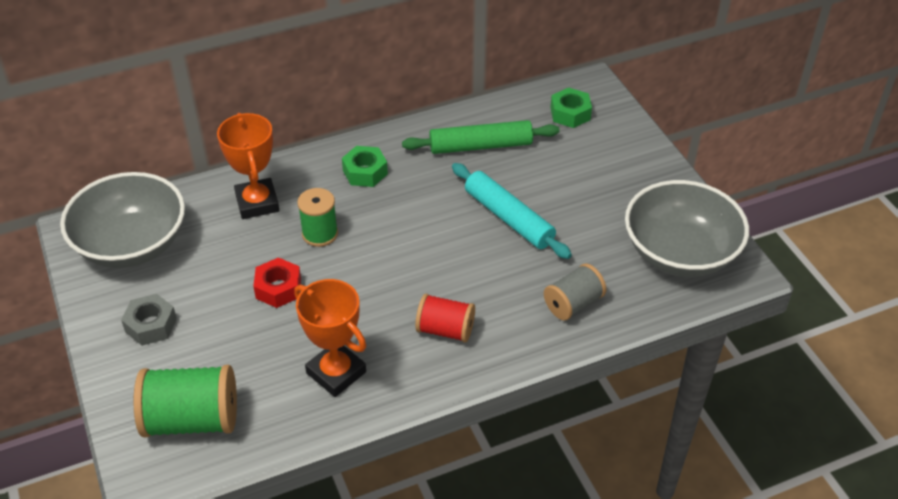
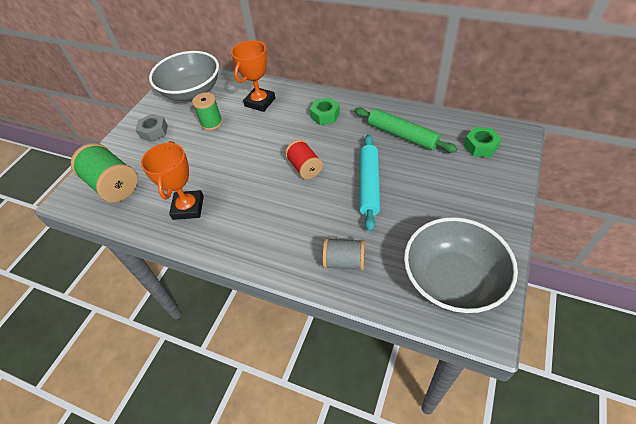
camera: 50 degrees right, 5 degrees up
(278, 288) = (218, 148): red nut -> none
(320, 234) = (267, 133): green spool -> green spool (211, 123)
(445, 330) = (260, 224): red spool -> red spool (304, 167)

**Work required**
Leaving the pictures out, give back each line above exactly.

**Exercise output**
camera: 50 degrees right, 5 degrees up
(278, 288) = (218, 148): red nut -> none
(320, 234) = (267, 133): green spool -> green spool (211, 123)
(445, 330) = (260, 224): red spool -> red spool (304, 167)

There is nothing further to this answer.